Set task: Reproduce the following lines exactly, starting with the line that contains "green star at" and stopping after the line that contains "yellow star at", both included. Output these lines alone.

Records to use:
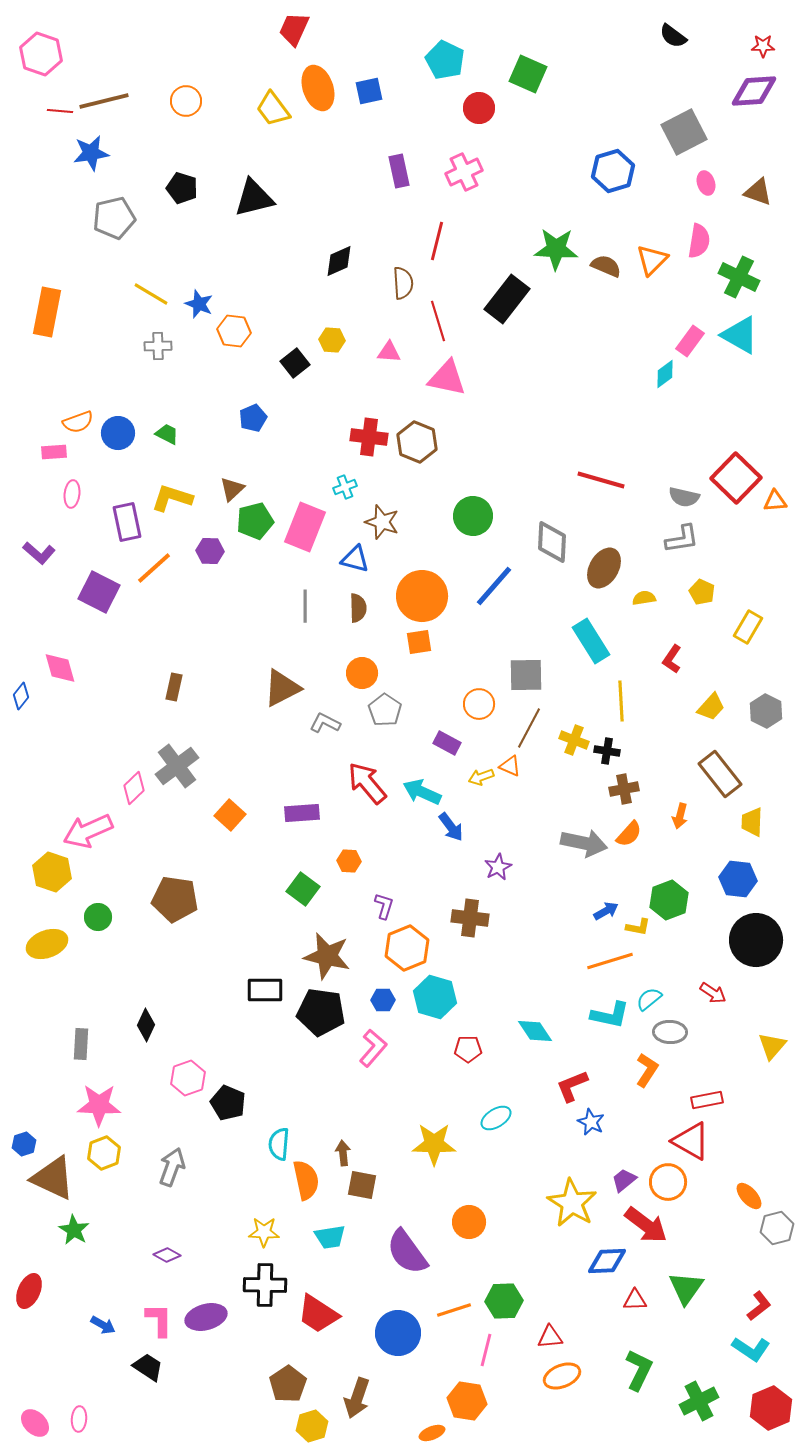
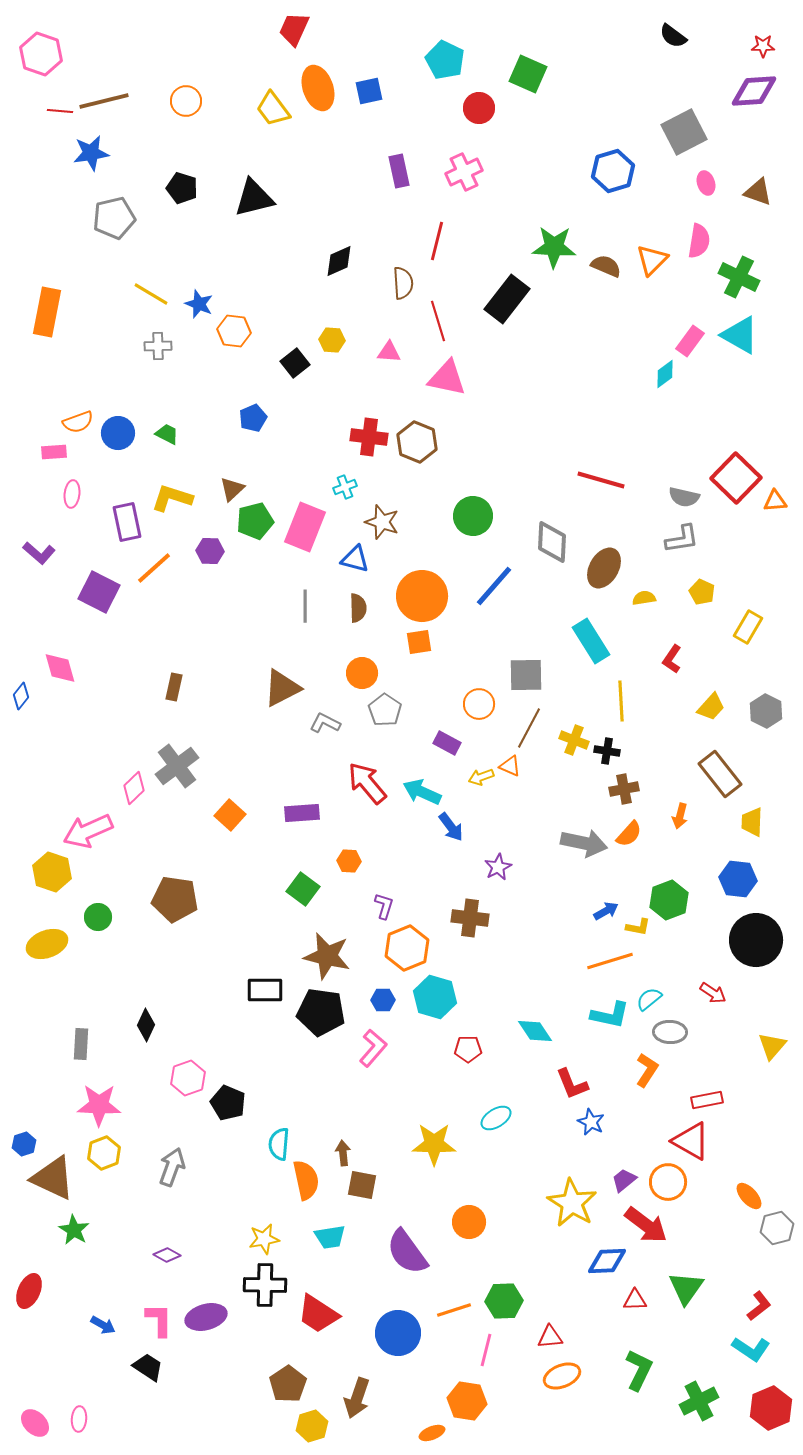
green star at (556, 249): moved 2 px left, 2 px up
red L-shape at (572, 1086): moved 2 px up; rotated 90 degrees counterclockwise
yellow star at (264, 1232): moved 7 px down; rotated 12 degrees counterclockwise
* * *
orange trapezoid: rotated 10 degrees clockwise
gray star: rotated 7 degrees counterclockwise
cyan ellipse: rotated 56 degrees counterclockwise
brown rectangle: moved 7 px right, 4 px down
--
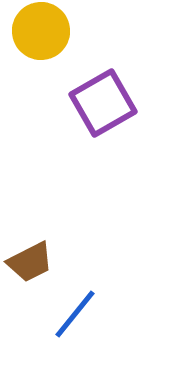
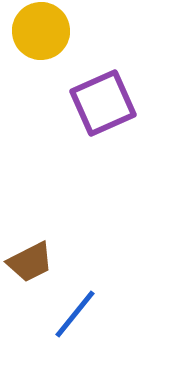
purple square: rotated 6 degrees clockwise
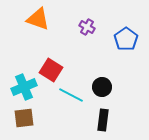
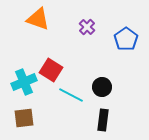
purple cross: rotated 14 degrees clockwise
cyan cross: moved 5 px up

Output:
green star at (556, 249): moved 2 px left, 2 px up
red L-shape at (572, 1086): moved 2 px up; rotated 90 degrees counterclockwise
yellow star at (264, 1232): moved 7 px down; rotated 12 degrees counterclockwise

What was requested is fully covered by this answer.